Exercise description: Find the string "signals" in the records and copy each line where it occurs.

Entries shown:
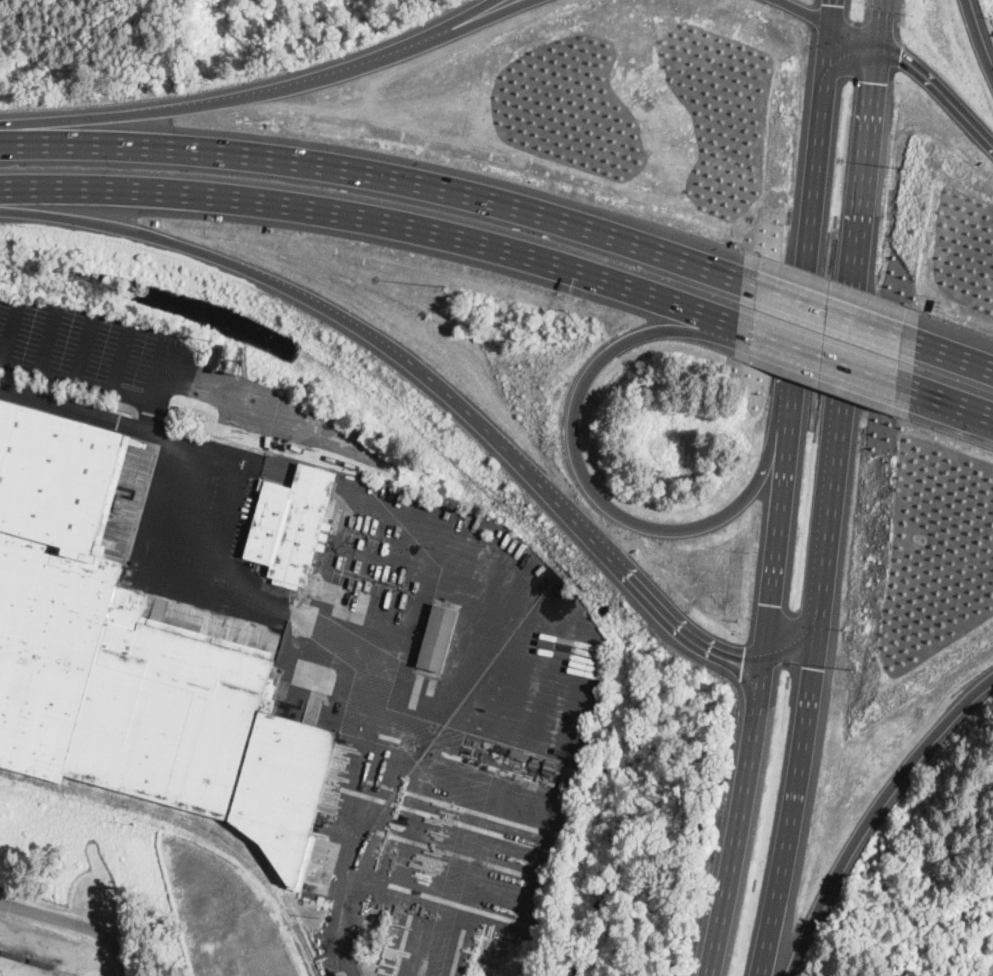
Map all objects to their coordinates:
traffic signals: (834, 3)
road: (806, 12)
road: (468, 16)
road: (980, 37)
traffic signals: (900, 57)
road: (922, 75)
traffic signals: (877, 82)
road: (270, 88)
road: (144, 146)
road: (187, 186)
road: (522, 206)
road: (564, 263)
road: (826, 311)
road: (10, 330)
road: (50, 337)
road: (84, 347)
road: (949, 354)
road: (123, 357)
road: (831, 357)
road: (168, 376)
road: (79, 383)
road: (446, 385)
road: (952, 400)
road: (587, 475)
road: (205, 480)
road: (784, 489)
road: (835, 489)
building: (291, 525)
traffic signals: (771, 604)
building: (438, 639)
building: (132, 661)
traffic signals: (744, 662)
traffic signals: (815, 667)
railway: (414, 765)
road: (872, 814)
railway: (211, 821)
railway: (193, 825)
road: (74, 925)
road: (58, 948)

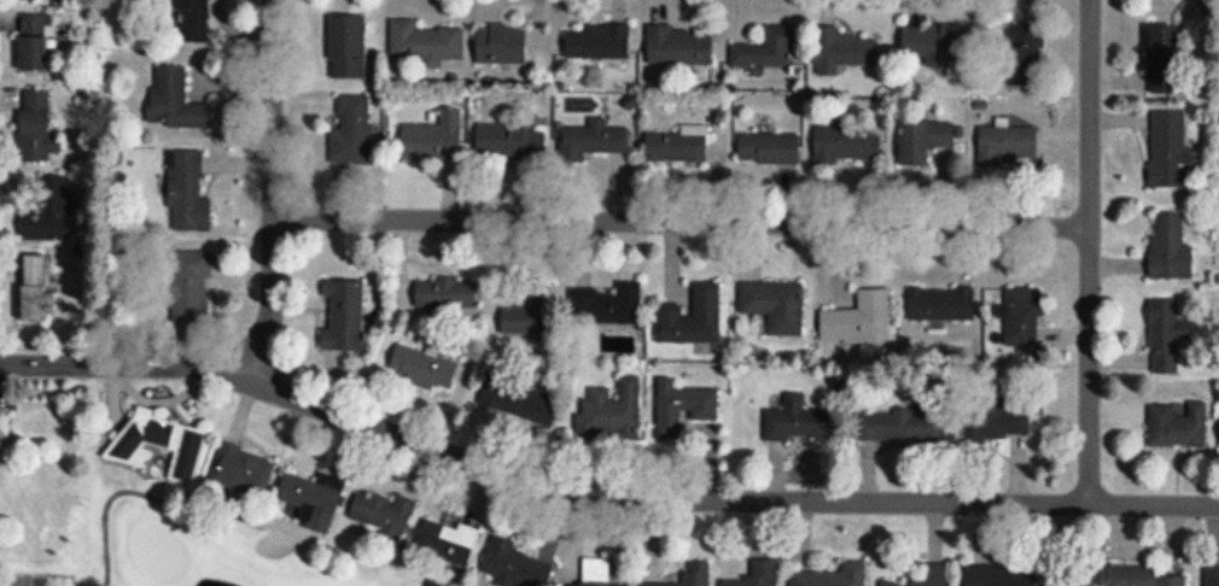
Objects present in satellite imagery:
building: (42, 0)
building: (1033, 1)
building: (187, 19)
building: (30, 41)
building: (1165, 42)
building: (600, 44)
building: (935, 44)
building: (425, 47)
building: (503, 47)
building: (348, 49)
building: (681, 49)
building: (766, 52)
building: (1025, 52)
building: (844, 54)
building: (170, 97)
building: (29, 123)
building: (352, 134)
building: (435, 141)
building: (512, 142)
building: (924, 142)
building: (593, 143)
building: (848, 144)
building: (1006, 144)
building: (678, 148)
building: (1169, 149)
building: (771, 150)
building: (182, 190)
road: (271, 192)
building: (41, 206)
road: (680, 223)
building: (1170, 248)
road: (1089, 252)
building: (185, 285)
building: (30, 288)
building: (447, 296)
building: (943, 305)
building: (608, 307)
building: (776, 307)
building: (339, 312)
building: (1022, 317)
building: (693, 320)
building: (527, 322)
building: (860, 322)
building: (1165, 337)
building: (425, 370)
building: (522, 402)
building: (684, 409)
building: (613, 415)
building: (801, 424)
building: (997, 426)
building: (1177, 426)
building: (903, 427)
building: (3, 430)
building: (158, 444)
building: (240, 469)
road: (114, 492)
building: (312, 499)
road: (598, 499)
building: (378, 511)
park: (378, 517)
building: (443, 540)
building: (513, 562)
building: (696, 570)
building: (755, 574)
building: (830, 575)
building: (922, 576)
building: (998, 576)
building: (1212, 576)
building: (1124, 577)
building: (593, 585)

Exercise solution:
traffic signals: (834, 3)
traffic signals: (900, 57)
traffic signals: (877, 82)
traffic signals: (771, 604)
traffic signals: (744, 662)
traffic signals: (815, 667)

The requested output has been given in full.